* **What this task involves**
Every line in the data must be transcribed exactly.

* **Materials provided**
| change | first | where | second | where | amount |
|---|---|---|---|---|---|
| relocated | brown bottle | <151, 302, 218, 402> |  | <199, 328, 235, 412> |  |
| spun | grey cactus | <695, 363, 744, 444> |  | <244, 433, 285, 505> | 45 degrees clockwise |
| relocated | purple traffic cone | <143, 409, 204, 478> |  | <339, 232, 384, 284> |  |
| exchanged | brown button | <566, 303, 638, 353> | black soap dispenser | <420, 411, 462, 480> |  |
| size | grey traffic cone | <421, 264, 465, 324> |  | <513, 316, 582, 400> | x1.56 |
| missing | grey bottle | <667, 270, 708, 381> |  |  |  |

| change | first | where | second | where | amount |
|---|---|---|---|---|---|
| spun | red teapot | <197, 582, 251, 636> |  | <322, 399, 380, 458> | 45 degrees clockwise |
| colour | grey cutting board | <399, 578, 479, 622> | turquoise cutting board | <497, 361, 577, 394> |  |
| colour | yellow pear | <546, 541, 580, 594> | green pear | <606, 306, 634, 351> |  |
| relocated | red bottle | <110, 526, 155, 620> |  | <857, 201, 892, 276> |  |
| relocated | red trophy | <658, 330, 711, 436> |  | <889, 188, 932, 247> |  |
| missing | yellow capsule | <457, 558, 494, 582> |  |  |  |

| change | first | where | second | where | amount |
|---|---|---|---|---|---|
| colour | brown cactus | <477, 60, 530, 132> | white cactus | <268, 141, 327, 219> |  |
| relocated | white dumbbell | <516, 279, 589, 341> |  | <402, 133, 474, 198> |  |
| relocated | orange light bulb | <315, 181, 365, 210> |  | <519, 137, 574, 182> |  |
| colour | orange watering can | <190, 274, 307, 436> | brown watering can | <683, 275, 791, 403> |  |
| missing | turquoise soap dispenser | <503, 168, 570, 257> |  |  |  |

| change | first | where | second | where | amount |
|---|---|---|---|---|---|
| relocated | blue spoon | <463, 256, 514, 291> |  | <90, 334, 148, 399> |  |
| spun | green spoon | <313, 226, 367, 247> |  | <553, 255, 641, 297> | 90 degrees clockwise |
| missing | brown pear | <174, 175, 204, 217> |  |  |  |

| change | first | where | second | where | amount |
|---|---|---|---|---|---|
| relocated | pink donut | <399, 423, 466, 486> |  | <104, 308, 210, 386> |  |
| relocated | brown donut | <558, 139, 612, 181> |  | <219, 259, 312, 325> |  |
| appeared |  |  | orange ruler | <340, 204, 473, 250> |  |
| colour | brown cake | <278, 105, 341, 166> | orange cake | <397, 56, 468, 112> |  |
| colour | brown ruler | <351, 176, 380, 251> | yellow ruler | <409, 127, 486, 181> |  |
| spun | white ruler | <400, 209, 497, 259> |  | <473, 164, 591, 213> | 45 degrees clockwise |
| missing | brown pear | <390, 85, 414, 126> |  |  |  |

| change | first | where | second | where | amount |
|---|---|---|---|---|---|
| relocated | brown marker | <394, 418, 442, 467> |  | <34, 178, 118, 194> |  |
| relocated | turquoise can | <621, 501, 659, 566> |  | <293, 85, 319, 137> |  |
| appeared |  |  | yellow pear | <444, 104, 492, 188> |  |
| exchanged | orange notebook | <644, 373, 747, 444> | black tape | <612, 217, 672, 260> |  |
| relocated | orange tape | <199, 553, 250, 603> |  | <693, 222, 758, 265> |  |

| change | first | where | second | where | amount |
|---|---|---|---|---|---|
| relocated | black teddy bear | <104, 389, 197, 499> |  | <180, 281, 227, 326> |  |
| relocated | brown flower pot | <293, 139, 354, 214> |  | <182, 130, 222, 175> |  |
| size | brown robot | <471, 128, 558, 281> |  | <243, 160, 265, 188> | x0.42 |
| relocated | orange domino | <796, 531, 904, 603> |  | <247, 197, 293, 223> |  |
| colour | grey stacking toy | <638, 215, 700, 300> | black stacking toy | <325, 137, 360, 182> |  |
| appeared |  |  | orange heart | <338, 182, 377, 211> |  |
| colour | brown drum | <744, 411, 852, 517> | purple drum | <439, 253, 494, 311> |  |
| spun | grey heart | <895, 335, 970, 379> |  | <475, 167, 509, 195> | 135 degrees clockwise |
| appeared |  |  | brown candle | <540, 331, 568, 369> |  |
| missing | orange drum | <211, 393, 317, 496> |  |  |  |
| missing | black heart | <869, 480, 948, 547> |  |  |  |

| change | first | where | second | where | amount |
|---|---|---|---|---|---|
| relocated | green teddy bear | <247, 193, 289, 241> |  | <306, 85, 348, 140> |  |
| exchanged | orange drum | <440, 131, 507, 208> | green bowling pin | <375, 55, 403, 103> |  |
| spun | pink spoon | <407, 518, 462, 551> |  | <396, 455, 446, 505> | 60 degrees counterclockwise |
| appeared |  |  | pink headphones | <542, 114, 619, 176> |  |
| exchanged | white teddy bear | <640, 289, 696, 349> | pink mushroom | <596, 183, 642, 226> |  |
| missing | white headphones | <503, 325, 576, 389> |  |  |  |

* **Solution below**
| change | first | where | second | where | amount |
|---|---|---|---|---|---|
| relocated | brown bottle | <151, 302, 218, 402> |  | <199, 328, 235, 412> |  |
| spun | grey cactus | <695, 363, 744, 444> |  | <244, 433, 285, 505> | 45 degrees clockwise |
| relocated | purple traffic cone | <143, 409, 204, 478> |  | <339, 232, 384, 284> |  |
| exchanged | brown button | <566, 303, 638, 353> | black soap dispenser | <420, 411, 462, 480> |  |
| size | grey traffic cone | <421, 264, 465, 324> |  | <513, 316, 582, 400> | x1.56 |
| missing | grey bottle | <667, 270, 708, 381> |  |  |  |

| change | first | where | second | where | amount |
|---|---|---|---|---|---|
| spun | red teapot | <197, 582, 251, 636> |  | <322, 399, 380, 458> | 45 degrees clockwise |
| colour | grey cutting board | <399, 578, 479, 622> | turquoise cutting board | <497, 361, 577, 394> |  |
| colour | yellow pear | <546, 541, 580, 594> | green pear | <606, 306, 634, 351> |  |
| relocated | red bottle | <110, 526, 155, 620> |  | <857, 201, 892, 276> |  |
| relocated | red trophy | <658, 330, 711, 436> |  | <889, 188, 932, 247> |  |
| missing | yellow capsule | <457, 558, 494, 582> |  |  |  |

| change | first | where | second | where | amount |
|---|---|---|---|---|---|
| colour | brown cactus | <477, 60, 530, 132> | white cactus | <268, 141, 327, 219> |  |
| relocated | white dumbbell | <516, 279, 589, 341> |  | <402, 133, 474, 198> |  |
| relocated | orange light bulb | <315, 181, 365, 210> |  | <519, 137, 574, 182> |  |
| colour | orange watering can | <190, 274, 307, 436> | brown watering can | <683, 275, 791, 403> |  |
| missing | turquoise soap dispenser | <503, 168, 570, 257> |  |  |  |

| change | first | where | second | where | amount |
|---|---|---|---|---|---|
| relocated | blue spoon | <463, 256, 514, 291> |  | <90, 334, 148, 399> |  |
| spun | green spoon | <313, 226, 367, 247> |  | <553, 255, 641, 297> | 90 degrees clockwise |
| missing | brown pear | <174, 175, 204, 217> |  |  |  |

| change | first | where | second | where | amount |
|---|---|---|---|---|---|
| relocated | pink donut | <399, 423, 466, 486> |  | <104, 308, 210, 386> |  |
| relocated | brown donut | <558, 139, 612, 181> |  | <219, 259, 312, 325> |  |
| appeared |  |  | orange ruler | <340, 204, 473, 250> |  |
| colour | brown cake | <278, 105, 341, 166> | orange cake | <397, 56, 468, 112> |  |
| colour | brown ruler | <351, 176, 380, 251> | yellow ruler | <409, 127, 486, 181> |  |
| spun | white ruler | <400, 209, 497, 259> |  | <473, 164, 591, 213> | 45 degrees clockwise |
| missing | brown pear | <390, 85, 414, 126> |  |  |  |

| change | first | where | second | where | amount |
|---|---|---|---|---|---|
| relocated | brown marker | <394, 418, 442, 467> |  | <34, 178, 118, 194> |  |
| relocated | turquoise can | <621, 501, 659, 566> |  | <293, 85, 319, 137> |  |
| appeared |  |  | yellow pear | <444, 104, 492, 188> |  |
| exchanged | orange notebook | <644, 373, 747, 444> | black tape | <612, 217, 672, 260> |  |
| relocated | orange tape | <199, 553, 250, 603> |  | <693, 222, 758, 265> |  |

| change | first | where | second | where | amount |
|---|---|---|---|---|---|
| relocated | black teddy bear | <104, 389, 197, 499> |  | <180, 281, 227, 326> |  |
| relocated | brown flower pot | <293, 139, 354, 214> |  | <182, 130, 222, 175> |  |
| size | brown robot | <471, 128, 558, 281> |  | <243, 160, 265, 188> | x0.42 |
| relocated | orange domino | <796, 531, 904, 603> |  | <247, 197, 293, 223> |  |
| colour | grey stacking toy | <638, 215, 700, 300> | black stacking toy | <325, 137, 360, 182> |  |
| appeared |  |  | orange heart | <338, 182, 377, 211> |  |
| colour | brown drum | <744, 411, 852, 517> | purple drum | <439, 253, 494, 311> |  |
| spun | grey heart | <895, 335, 970, 379> |  | <475, 167, 509, 195> | 135 degrees clockwise |
| appeared |  |  | brown candle | <540, 331, 568, 369> |  |
| missing | orange drum | <211, 393, 317, 496> |  |  |  |
| missing | black heart | <869, 480, 948, 547> |  |  |  |

| change | first | where | second | where | amount |
|---|---|---|---|---|---|
| relocated | green teddy bear | <247, 193, 289, 241> |  | <306, 85, 348, 140> |  |
| exchanged | orange drum | <440, 131, 507, 208> | green bowling pin | <375, 55, 403, 103> |  |
| spun | pink spoon | <407, 518, 462, 551> |  | <396, 455, 446, 505> | 60 degrees counterclockwise |
| appeared |  |  | pink headphones | <542, 114, 619, 176> |  |
| exchanged | white teddy bear | <640, 289, 696, 349> | pink mushroom | <596, 183, 642, 226> |  |
| missing | white headphones | <503, 325, 576, 389> |  |  |  |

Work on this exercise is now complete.